Material provided section start
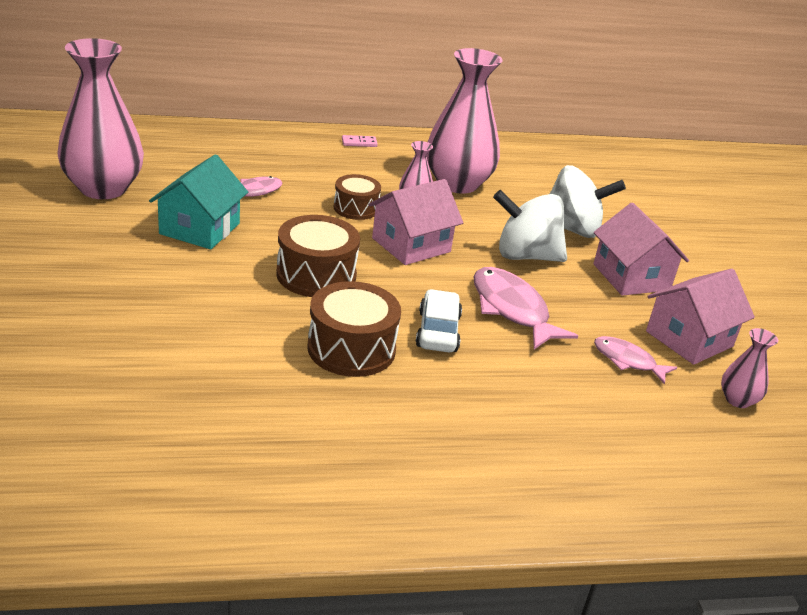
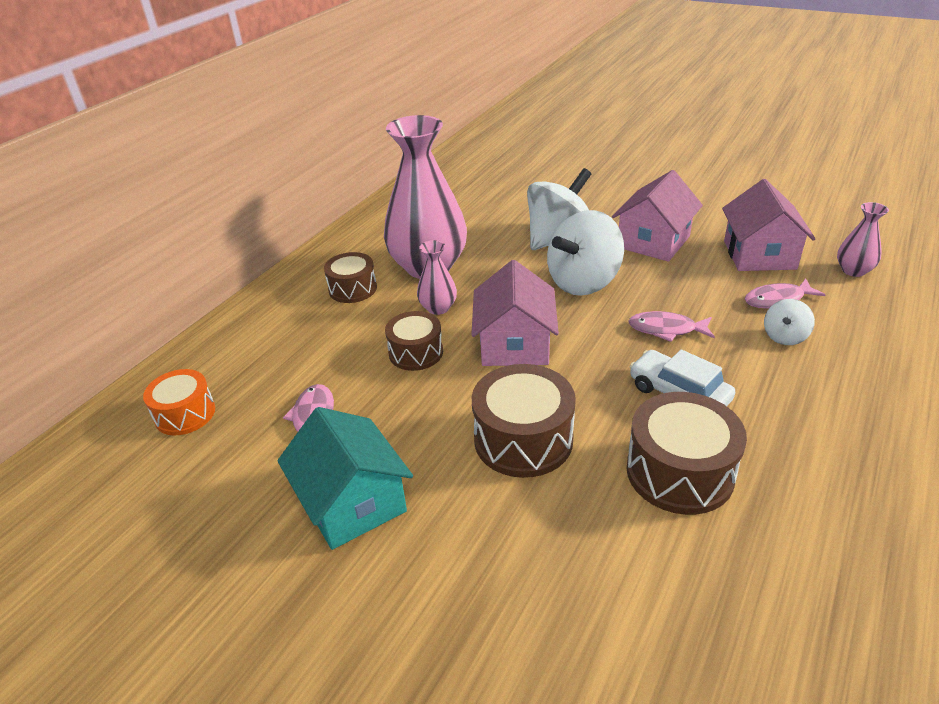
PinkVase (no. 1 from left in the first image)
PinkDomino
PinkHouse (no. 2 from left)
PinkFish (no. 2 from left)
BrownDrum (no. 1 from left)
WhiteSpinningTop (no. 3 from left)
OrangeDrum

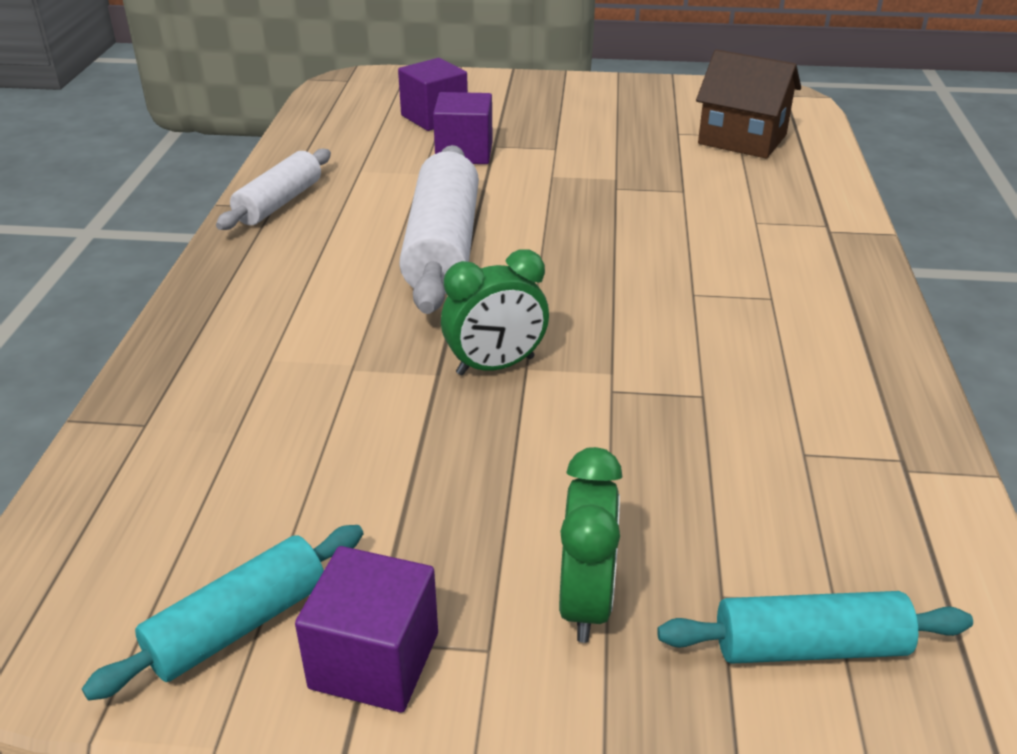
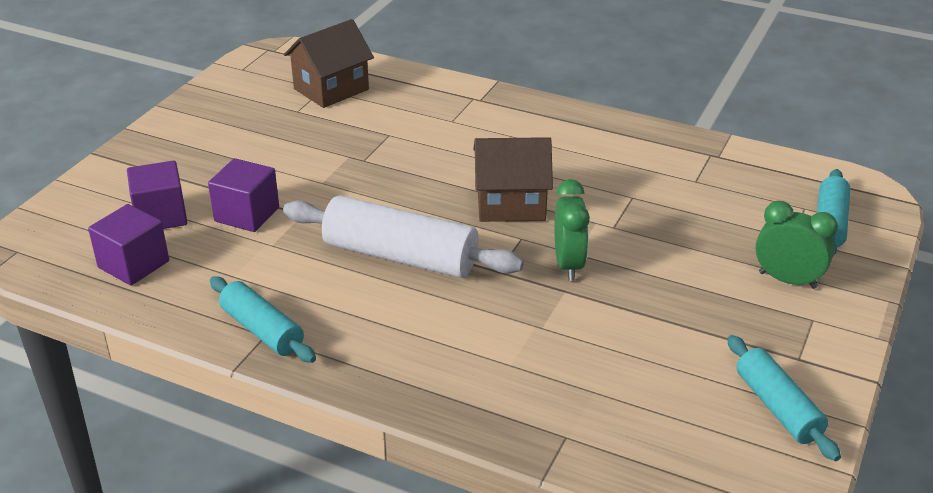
TurquoiseRollingPin (no. 1 from left)
PurpleCube (no. 1 from left)
BrownHouse (no. 2 from left)

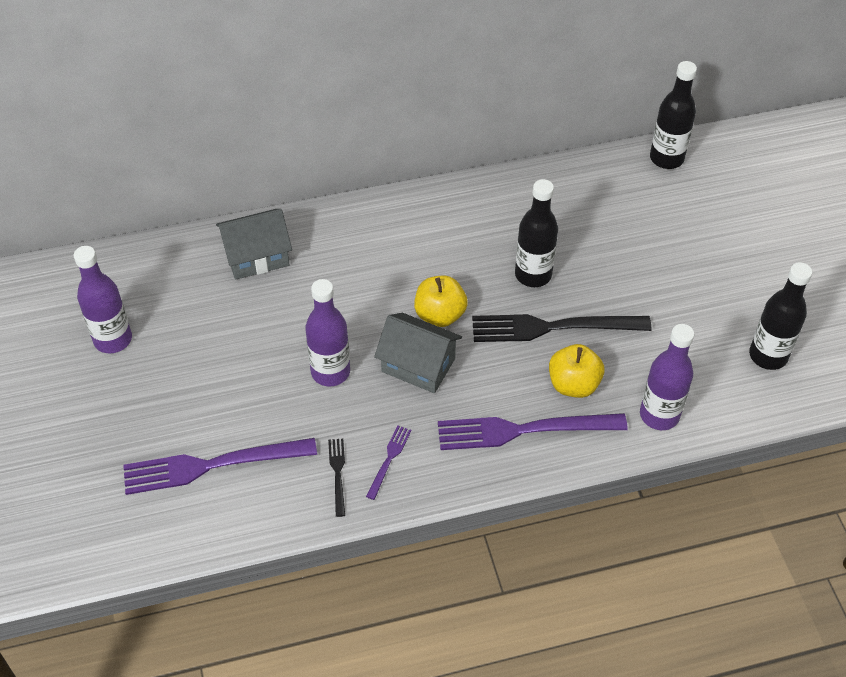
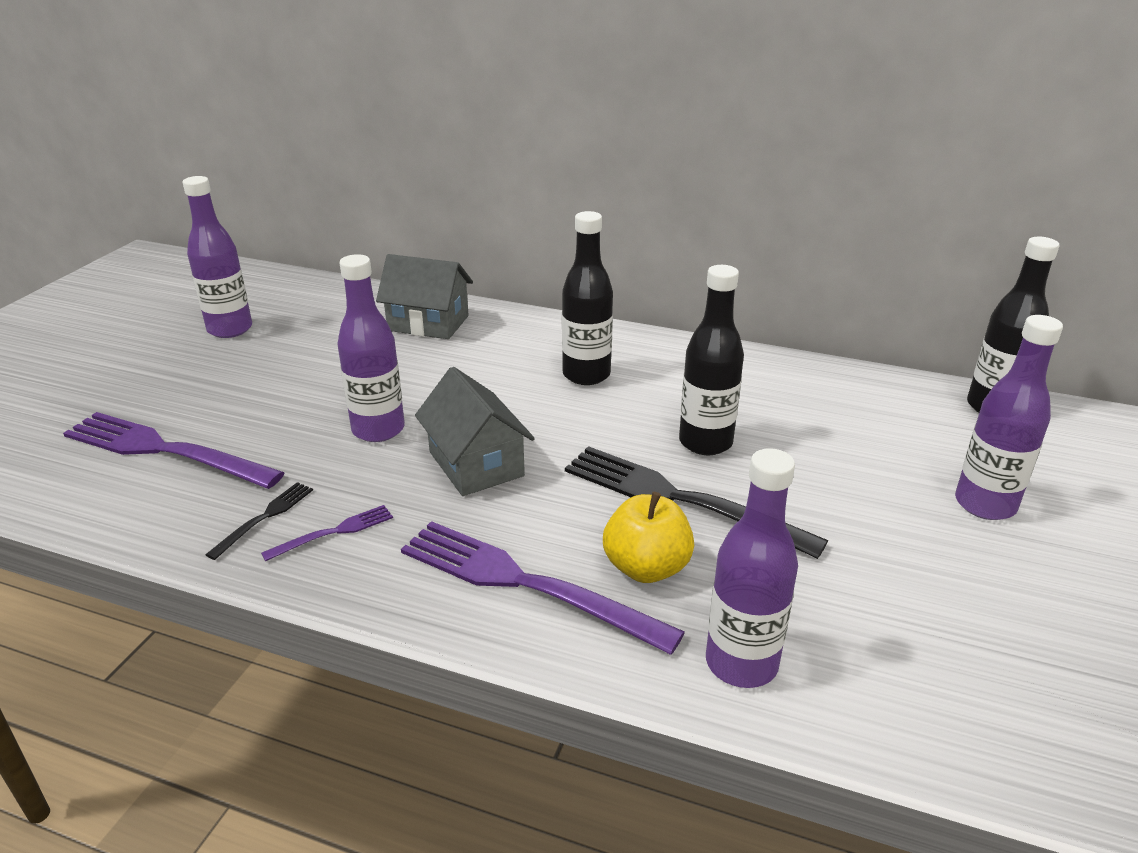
BlackBottle (no. 1 from left)
YellowApple (no. 1 from left in the first image)
PurpleBottle (no. 4 from left)

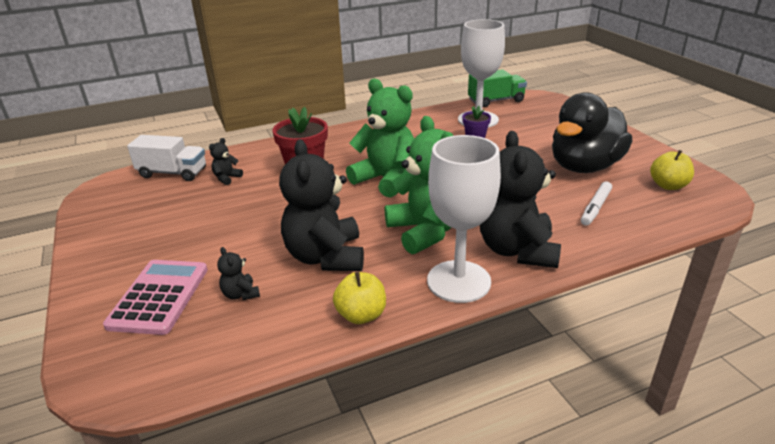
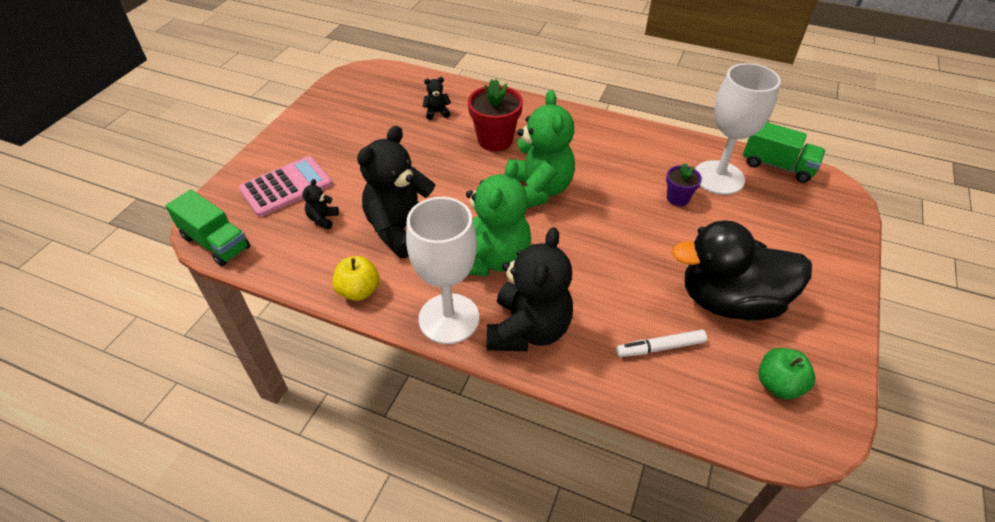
BlackTeddyBear (no. 4 from left)
WhiteTruck
GreenApple
GreenTruck (no. 1 from left)

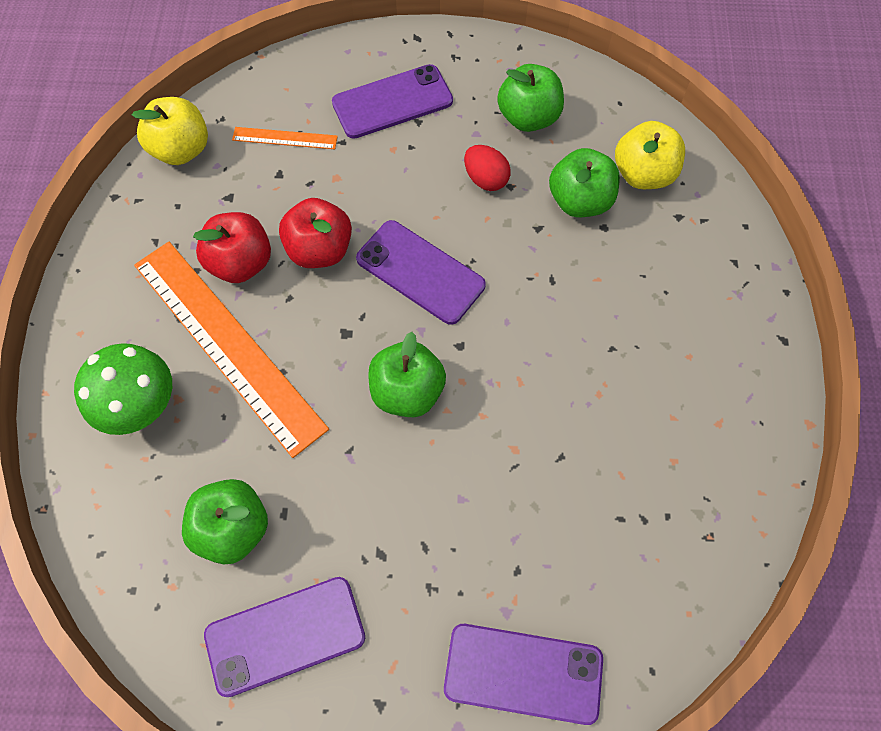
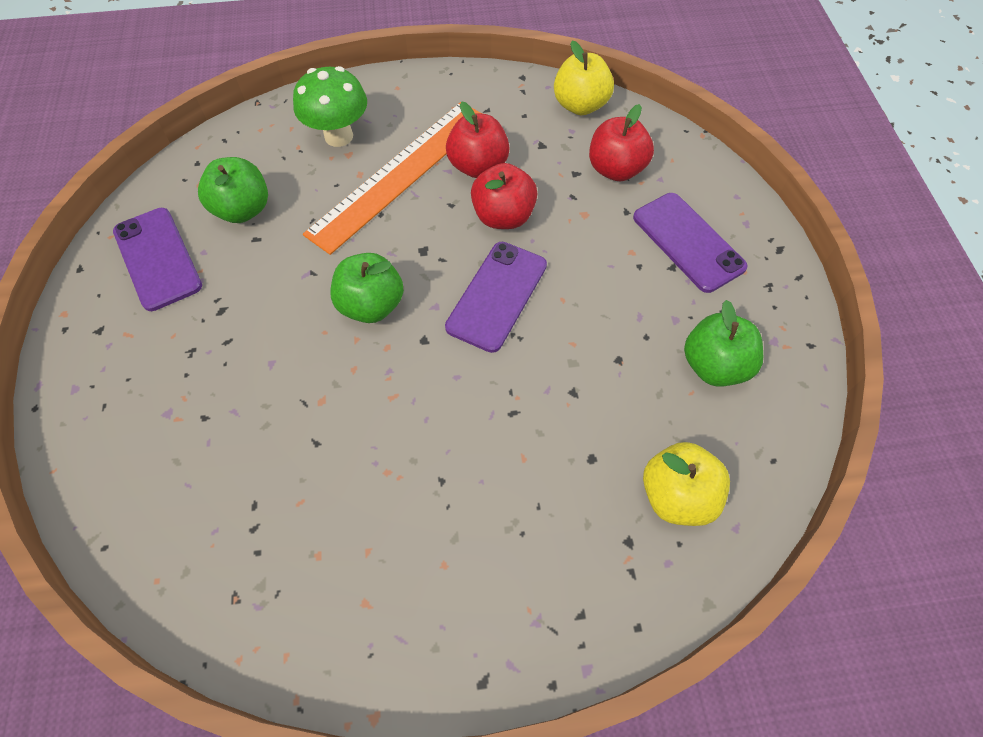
RedApple (no. 3 from left)
RedEgg
GreenApple (no. 4 from left in the first image)
PurplePhone (no. 4 from left in the first image)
Material provided section end
### Your objective
Please give back exactly, and with no pictures, the lines from where the listing above begins through the line containing "BlackBottle (no. 1 from left)".

### Task result
PinkVase (no. 1 from left in the first image)
PinkDomino
PinkHouse (no. 2 from left)
PinkFish (no. 2 from left)
BrownDrum (no. 1 from left)
WhiteSpinningTop (no. 3 from left)
OrangeDrum

TurquoiseRollingPin (no. 1 from left)
PurpleCube (no. 1 from left)
BrownHouse (no. 2 from left)

BlackBottle (no. 1 from left)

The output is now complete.